→ **Data extract**
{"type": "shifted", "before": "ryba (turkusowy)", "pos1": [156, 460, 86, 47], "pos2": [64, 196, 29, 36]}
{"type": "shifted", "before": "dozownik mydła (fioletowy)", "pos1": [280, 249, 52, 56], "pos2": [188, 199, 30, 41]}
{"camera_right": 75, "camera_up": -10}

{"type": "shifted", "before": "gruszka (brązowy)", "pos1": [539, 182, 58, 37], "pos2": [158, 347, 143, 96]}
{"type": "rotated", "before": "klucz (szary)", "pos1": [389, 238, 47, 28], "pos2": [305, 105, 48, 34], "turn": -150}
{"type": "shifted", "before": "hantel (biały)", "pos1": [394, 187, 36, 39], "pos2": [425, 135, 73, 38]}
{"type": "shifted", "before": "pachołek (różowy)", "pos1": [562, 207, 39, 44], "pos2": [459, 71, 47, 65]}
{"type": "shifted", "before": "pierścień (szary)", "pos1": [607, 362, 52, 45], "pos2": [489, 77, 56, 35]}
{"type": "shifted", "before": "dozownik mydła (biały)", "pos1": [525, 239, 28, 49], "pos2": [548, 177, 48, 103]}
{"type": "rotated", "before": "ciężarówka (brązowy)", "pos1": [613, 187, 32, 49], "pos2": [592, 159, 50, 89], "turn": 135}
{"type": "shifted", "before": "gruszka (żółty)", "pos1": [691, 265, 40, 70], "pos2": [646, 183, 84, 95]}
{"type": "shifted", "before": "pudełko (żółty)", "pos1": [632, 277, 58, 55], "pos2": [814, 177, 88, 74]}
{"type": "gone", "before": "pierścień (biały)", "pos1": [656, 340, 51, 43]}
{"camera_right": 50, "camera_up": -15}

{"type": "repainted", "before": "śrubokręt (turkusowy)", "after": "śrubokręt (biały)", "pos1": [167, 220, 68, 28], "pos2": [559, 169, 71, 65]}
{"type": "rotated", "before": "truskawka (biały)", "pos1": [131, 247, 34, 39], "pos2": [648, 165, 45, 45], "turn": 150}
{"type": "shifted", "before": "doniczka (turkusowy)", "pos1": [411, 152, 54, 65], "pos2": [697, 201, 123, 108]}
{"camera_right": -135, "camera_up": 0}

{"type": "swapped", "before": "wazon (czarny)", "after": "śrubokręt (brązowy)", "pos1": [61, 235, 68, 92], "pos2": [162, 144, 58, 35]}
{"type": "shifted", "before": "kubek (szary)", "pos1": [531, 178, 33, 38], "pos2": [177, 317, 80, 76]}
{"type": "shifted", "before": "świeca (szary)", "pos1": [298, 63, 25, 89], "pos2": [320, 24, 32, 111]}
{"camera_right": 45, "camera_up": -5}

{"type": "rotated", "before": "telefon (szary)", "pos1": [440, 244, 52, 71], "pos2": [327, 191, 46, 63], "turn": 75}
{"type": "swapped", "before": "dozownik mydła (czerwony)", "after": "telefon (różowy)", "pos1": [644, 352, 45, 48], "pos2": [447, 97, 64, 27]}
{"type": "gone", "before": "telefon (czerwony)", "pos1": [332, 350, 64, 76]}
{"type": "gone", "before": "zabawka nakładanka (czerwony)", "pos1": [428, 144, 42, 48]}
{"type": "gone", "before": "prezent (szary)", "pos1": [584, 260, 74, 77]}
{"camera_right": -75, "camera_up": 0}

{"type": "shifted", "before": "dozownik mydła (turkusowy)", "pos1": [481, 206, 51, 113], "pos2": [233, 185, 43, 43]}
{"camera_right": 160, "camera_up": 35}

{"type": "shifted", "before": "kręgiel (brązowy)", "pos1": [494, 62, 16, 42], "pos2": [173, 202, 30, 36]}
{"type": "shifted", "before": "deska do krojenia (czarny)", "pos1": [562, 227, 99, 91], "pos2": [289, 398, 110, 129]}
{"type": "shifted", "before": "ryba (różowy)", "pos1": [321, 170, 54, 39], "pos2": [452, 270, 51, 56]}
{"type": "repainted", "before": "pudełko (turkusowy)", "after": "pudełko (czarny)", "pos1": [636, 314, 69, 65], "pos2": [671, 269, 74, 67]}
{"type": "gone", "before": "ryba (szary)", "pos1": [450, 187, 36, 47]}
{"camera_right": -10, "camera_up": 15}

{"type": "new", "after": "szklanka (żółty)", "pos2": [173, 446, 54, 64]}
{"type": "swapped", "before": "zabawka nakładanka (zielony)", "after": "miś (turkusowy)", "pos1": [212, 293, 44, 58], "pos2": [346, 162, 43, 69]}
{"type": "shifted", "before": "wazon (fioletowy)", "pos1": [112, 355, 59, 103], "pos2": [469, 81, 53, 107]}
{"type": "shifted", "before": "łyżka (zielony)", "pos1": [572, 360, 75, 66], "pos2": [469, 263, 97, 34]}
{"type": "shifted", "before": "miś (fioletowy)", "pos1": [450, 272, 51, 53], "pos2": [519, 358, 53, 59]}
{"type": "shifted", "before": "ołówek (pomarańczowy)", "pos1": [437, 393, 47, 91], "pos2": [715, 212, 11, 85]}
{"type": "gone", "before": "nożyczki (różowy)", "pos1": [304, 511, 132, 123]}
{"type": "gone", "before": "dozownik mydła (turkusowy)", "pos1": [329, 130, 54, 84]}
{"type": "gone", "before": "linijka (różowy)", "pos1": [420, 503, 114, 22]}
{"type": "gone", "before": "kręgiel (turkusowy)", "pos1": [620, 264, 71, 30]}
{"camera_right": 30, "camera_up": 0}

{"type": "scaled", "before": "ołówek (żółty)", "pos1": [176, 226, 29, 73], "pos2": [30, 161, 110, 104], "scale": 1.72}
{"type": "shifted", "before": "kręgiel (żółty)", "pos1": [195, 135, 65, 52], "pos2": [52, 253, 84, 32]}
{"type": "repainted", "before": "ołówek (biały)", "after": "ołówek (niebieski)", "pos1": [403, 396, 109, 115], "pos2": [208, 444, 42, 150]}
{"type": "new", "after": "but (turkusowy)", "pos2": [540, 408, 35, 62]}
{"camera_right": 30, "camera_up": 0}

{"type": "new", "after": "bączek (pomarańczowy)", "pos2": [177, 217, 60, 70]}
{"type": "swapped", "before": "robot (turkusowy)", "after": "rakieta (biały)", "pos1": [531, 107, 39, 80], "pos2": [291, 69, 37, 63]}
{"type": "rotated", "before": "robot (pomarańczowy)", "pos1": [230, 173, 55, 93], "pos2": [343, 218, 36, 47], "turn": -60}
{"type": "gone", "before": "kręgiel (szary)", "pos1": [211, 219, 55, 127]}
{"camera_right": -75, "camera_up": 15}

→ **Exercise brief**
Copy each line of the records containing the string "ołówek".

→ **Solution to this problem**
{"type": "shifted", "before": "ołówek (pomarańczowy)", "pos1": [437, 393, 47, 91], "pos2": [715, 212, 11, 85]}
{"type": "scaled", "before": "ołówek (żółty)", "pos1": [176, 226, 29, 73], "pos2": [30, 161, 110, 104], "scale": 1.72}
{"type": "repainted", "before": "ołówek (biały)", "after": "ołówek (niebieski)", "pos1": [403, 396, 109, 115], "pos2": [208, 444, 42, 150]}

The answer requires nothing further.